====== Supplied material ======

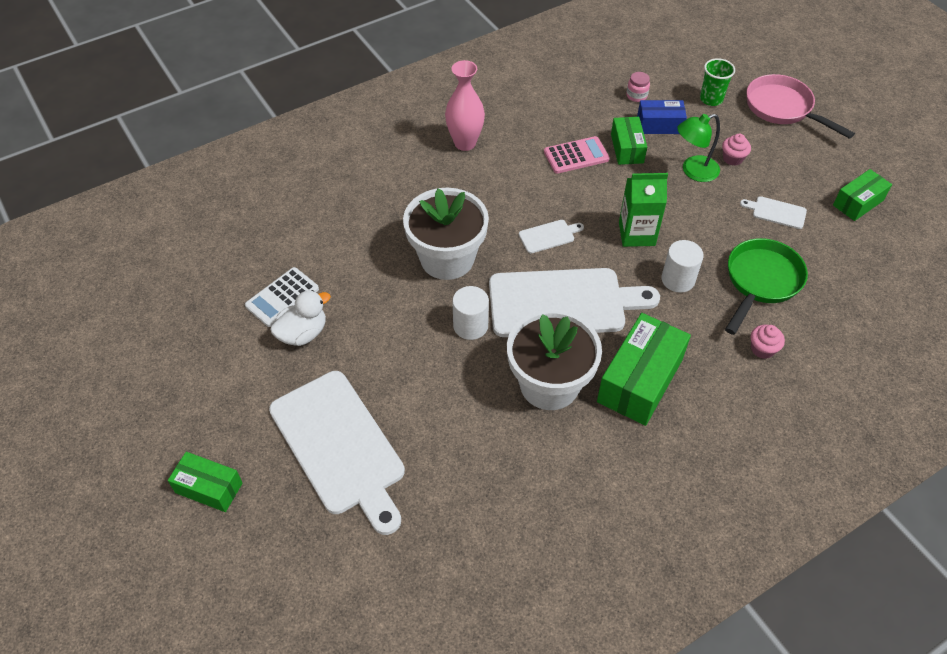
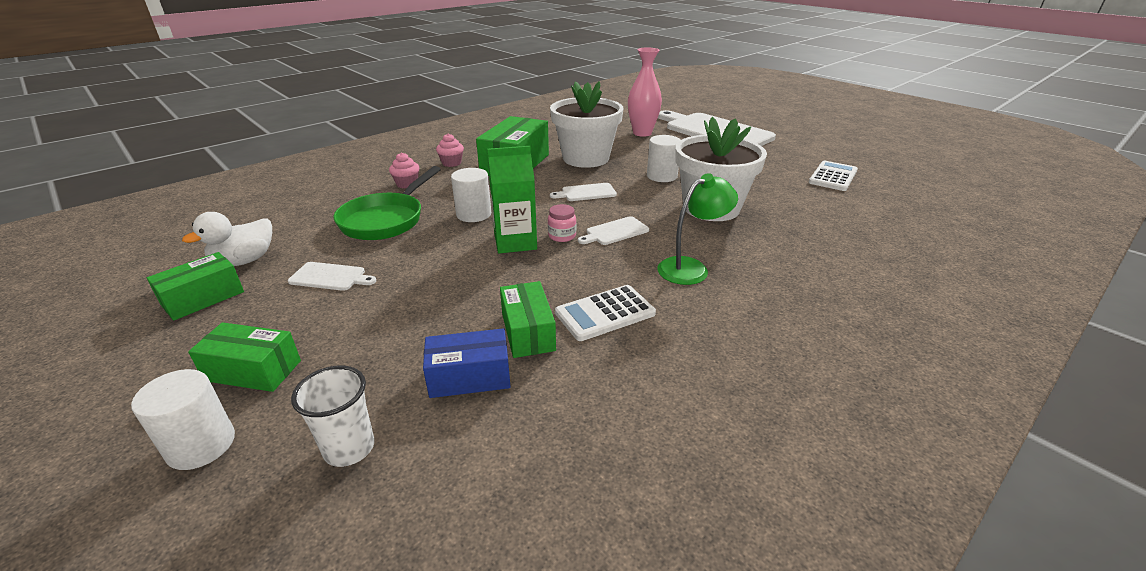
camera: 170 degrees right, 20 degrees down
(209, 488) = (776, 118): green box -> green box (253, 370)
(303, 333) = (792, 163): white duck -> white duck (244, 261)
(465, 143) = (776, 312): pink vase -> pink vase (642, 133)
(563, 303) = (586, 193): white cutting board -> white cutting board, size x0.41
(576, 155) = (605, 313): pink calculator -> white calculator
(636, 96) = (509, 435): pink jar -> pink jar (562, 236)
(693, 171) = (428, 312): green lamp -> green lamp (691, 268)
(711, 99) = (349, 448): green cup -> white cup
(732, 158) = (358, 336): pink cupcake -> pink cupcake (451, 163)
(782, 108) = (201, 445): pink pan -> white cylinder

======

Task goal> If a line in the records holds the string "white", copy it.

Output below>
(303, 333) = (792, 163): white duck -> white duck (244, 261)
(563, 303) = (586, 193): white cutting board -> white cutting board, size x0.41
(576, 155) = (605, 313): pink calculator -> white calculator
(711, 99) = (349, 448): green cup -> white cup
(782, 108) = (201, 445): pink pan -> white cylinder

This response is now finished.